--- What you need to do ---
Your answer should hold exactly the lines from the one containing "BUTTON3 pin GND: none -> GND" through the end of the material, and no others.

*** Entries supplied ***

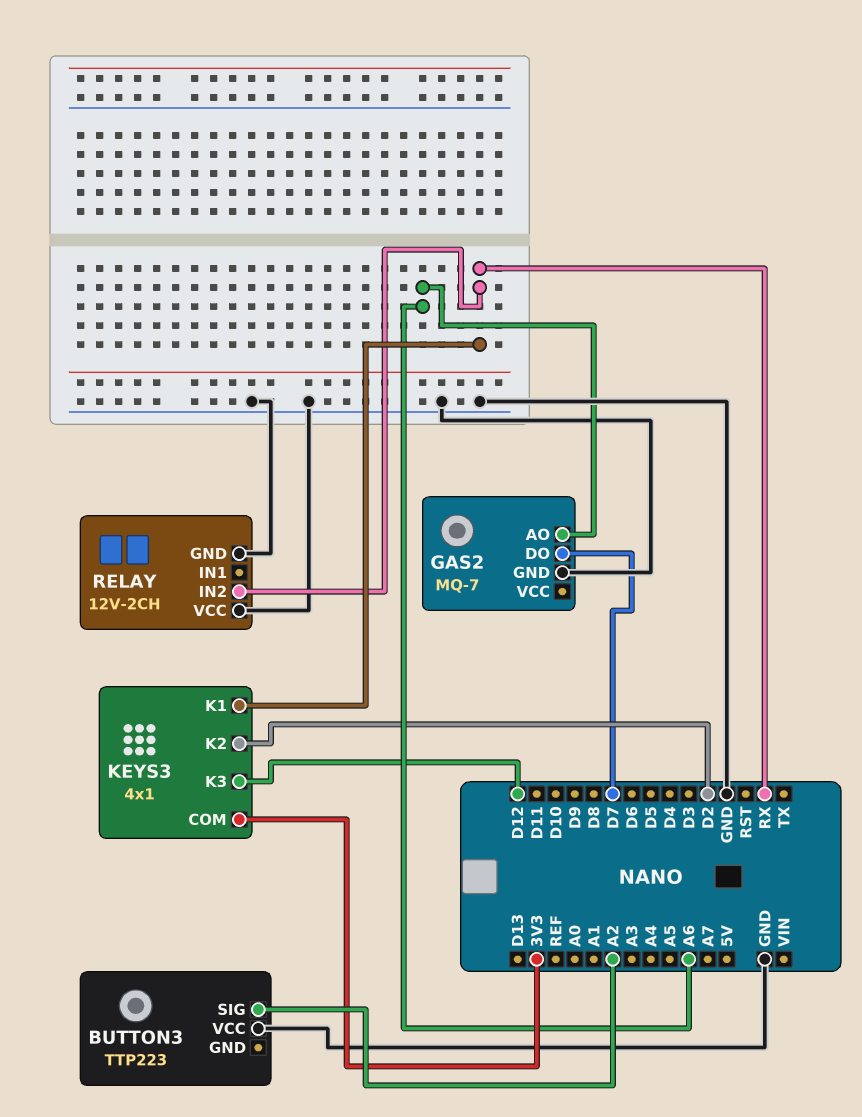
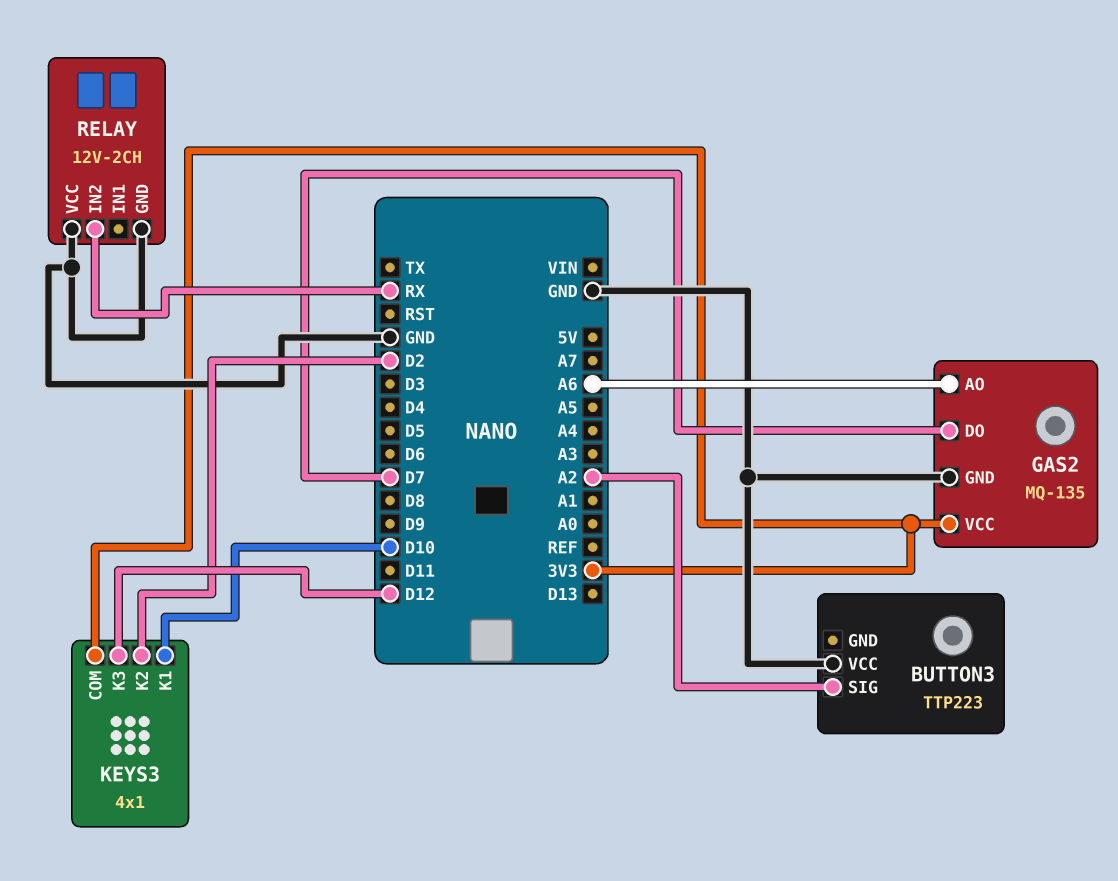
GAS2: MQ-7 -> MQ-135
GAS2 pin VCC: none -> 3V3
KEYS3 pin K1: RX -> D10

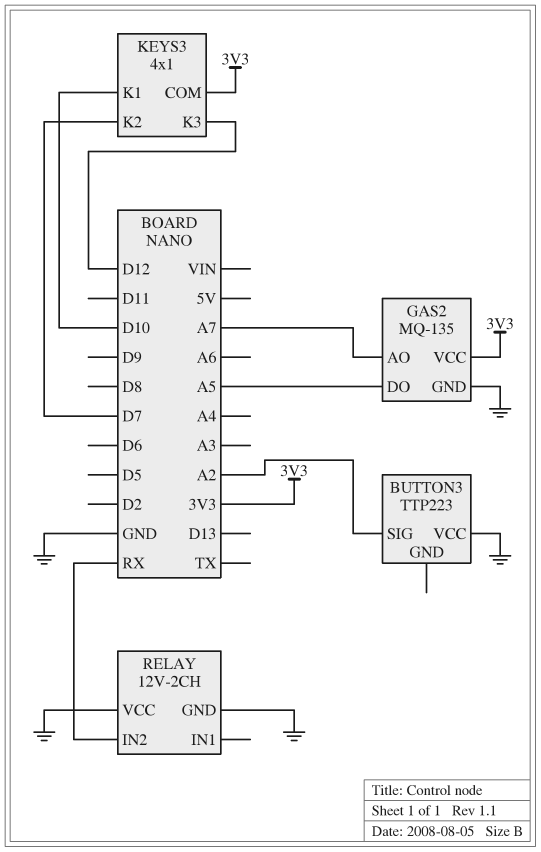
GAS2 pin AO: A6 -> A7
GAS2 pin DO: D7 -> A5
KEYS3 pin K2: D2 -> D7

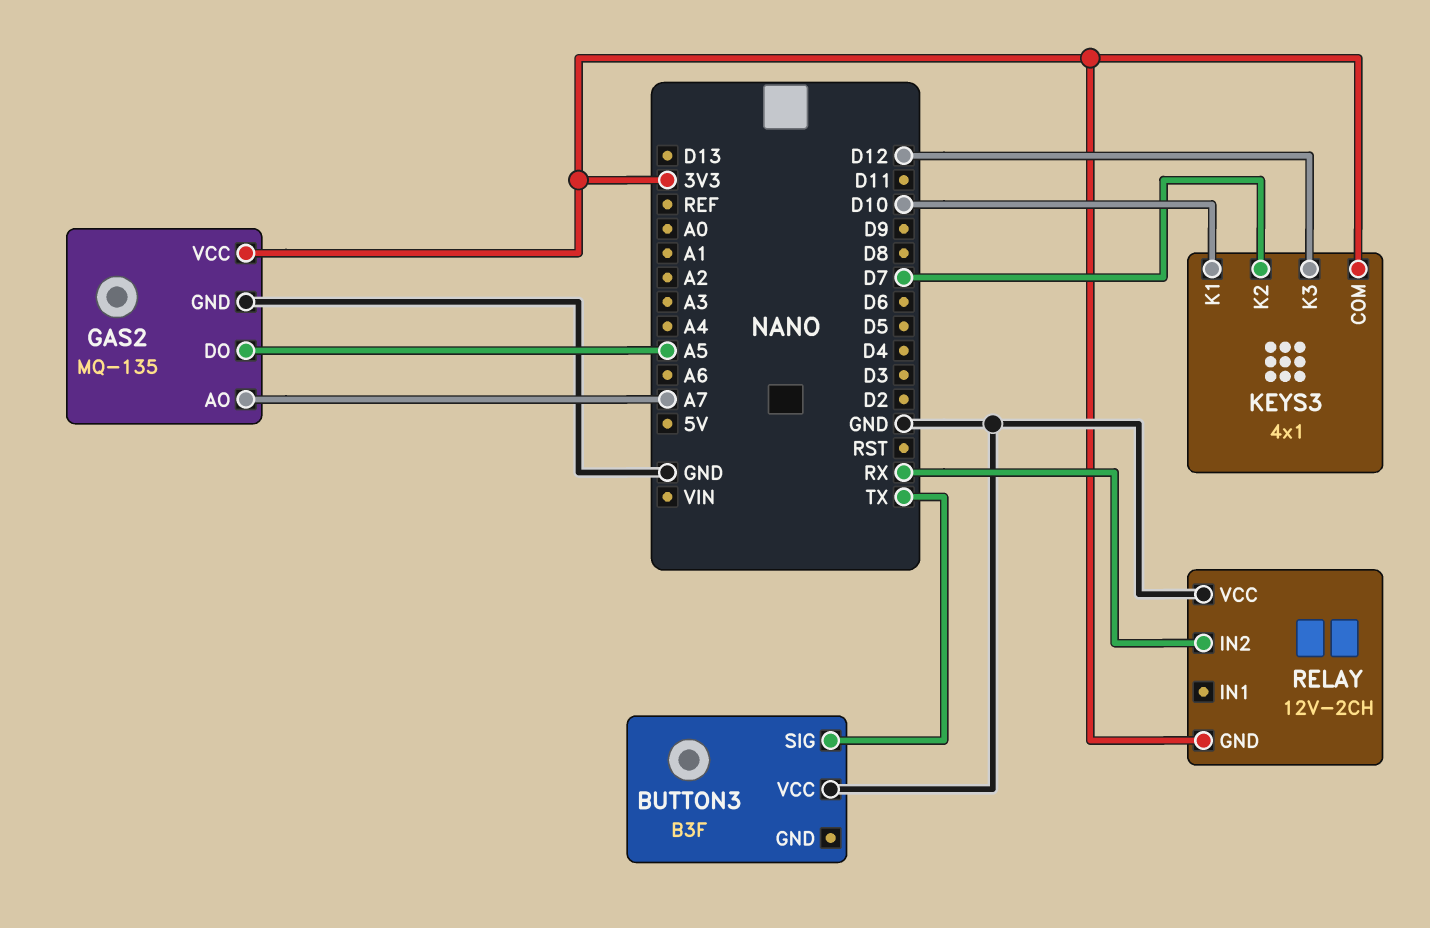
BUTTON3: TTP223 -> B3F
BUTTON3 pin SIG: A2 -> TX
RELAY pin GND: GND -> 3V3

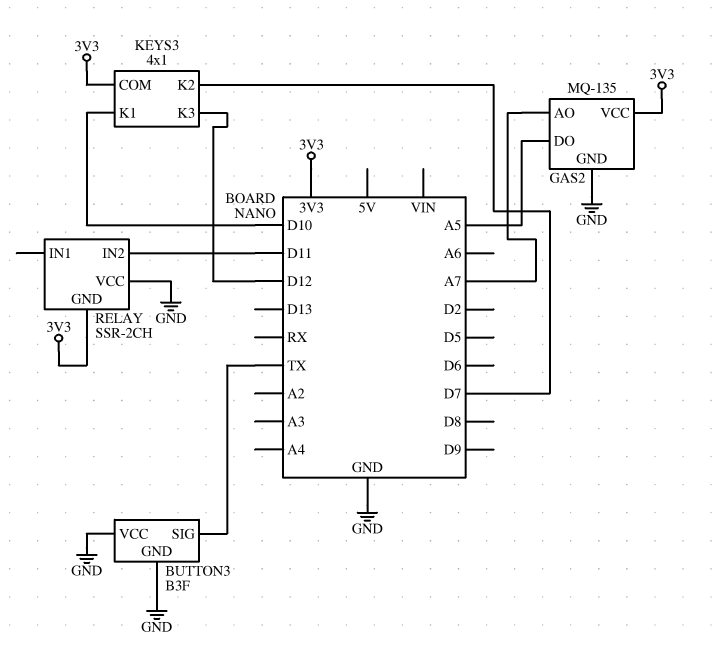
BUTTON3 pin GND: none -> GND
RELAY: 12V-2CH -> SSR-2CH
RELAY pin IN2: RX -> D11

***

--- Result of this task ---
BUTTON3 pin GND: none -> GND
RELAY: 12V-2CH -> SSR-2CH
RELAY pin IN2: RX -> D11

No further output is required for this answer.